>>>

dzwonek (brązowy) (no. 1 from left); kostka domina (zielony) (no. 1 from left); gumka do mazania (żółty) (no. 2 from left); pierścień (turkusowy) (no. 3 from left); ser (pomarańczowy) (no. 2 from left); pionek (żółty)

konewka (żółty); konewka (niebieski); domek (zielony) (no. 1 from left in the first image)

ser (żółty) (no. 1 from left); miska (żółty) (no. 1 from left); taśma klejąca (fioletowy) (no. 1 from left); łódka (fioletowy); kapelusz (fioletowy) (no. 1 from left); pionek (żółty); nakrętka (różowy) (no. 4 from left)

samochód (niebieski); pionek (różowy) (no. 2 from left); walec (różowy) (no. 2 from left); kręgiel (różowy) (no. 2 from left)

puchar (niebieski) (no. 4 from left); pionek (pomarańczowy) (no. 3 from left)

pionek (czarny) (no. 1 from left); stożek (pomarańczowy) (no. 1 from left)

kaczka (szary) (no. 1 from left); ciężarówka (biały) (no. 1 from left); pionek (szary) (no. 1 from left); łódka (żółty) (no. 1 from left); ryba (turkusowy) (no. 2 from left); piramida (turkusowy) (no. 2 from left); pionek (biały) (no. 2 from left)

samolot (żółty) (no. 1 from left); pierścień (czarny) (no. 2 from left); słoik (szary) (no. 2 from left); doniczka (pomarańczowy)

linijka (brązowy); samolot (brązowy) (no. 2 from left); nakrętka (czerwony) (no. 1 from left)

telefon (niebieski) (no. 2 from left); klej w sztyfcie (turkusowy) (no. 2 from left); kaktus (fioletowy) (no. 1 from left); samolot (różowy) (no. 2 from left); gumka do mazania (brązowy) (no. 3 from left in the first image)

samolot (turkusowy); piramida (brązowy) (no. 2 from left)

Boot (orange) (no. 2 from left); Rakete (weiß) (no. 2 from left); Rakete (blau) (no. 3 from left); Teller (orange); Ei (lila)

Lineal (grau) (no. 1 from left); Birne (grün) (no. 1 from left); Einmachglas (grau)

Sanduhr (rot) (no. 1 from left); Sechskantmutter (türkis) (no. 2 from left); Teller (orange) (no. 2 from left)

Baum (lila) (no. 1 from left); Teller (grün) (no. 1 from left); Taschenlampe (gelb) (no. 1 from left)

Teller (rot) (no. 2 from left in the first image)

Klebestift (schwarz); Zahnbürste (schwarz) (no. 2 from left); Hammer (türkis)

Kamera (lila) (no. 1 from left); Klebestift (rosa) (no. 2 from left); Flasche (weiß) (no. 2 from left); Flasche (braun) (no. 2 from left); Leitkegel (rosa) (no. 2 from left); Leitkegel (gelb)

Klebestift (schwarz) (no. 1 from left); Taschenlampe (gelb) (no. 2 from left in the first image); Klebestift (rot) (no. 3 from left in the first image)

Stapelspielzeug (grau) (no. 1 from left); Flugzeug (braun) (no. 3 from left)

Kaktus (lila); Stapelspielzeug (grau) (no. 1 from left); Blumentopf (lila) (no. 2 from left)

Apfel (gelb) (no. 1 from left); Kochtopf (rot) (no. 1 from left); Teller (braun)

<<<

» Required action
Write out the material exactly as given.

» Exercise answer
dzwonek (brązowy) (no. 1 from left); kostka domina (zielony) (no. 1 from left); gumka do mazania (żółty) (no. 2 from left); pierścień (turkusowy) (no. 3 from left); ser (pomarańczowy) (no. 2 from left); pionek (żółty)

konewka (żółty); konewka (niebieski); domek (zielony) (no. 1 from left in the first image)

ser (żółty) (no. 1 from left); miska (żółty) (no. 1 from left); taśma klejąca (fioletowy) (no. 1 from left); łódka (fioletowy); kapelusz (fioletowy) (no. 1 from left); pionek (żółty); nakrętka (różowy) (no. 4 from left)

samochód (niebieski); pionek (różowy) (no. 2 from left); walec (różowy) (no. 2 from left); kręgiel (różowy) (no. 2 from left)

puchar (niebieski) (no. 4 from left); pionek (pomarańczowy) (no. 3 from left)

pionek (czarny) (no. 1 from left); stożek (pomarańczowy) (no. 1 from left)

kaczka (szary) (no. 1 from left); ciężarówka (biały) (no. 1 from left); pionek (szary) (no. 1 from left); łódka (żółty) (no. 1 from left); ryba (turkusowy) (no. 2 from left); piramida (turkusowy) (no. 2 from left); pionek (biały) (no. 2 from left)

samolot (żółty) (no. 1 from left); pierścień (czarny) (no. 2 from left); słoik (szary) (no. 2 from left); doniczka (pomarańczowy)

linijka (brązowy); samolot (brązowy) (no. 2 from left); nakrętka (czerwony) (no. 1 from left)

telefon (niebieski) (no. 2 from left); klej w sztyfcie (turkusowy) (no. 2 from left); kaktus (fioletowy) (no. 1 from left); samolot (różowy) (no. 2 from left); gumka do mazania (brązowy) (no. 3 from left in the first image)

samolot (turkusowy); piramida (brązowy) (no. 2 from left)

Boot (orange) (no. 2 from left); Rakete (weiß) (no. 2 from left); Rakete (blau) (no. 3 from left); Teller (orange); Ei (lila)

Lineal (grau) (no. 1 from left); Birne (grün) (no. 1 from left); Einmachglas (grau)

Sanduhr (rot) (no. 1 from left); Sechskantmutter (türkis) (no. 2 from left); Teller (orange) (no. 2 from left)

Baum (lila) (no. 1 from left); Teller (grün) (no. 1 from left); Taschenlampe (gelb) (no. 1 from left)

Teller (rot) (no. 2 from left in the first image)

Klebestift (schwarz); Zahnbürste (schwarz) (no. 2 from left); Hammer (türkis)

Kamera (lila) (no. 1 from left); Klebestift (rosa) (no. 2 from left); Flasche (weiß) (no. 2 from left); Flasche (braun) (no. 2 from left); Leitkegel (rosa) (no. 2 from left); Leitkegel (gelb)

Klebestift (schwarz) (no. 1 from left); Taschenlampe (gelb) (no. 2 from left in the first image); Klebestift (rot) (no. 3 from left in the first image)

Stapelspielzeug (grau) (no. 1 from left); Flugzeug (braun) (no. 3 from left)

Kaktus (lila); Stapelspielzeug (grau) (no. 1 from left); Blumentopf (lila) (no. 2 from left)

Apfel (gelb) (no. 1 from left); Kochtopf (rot) (no. 1 from left); Teller (braun)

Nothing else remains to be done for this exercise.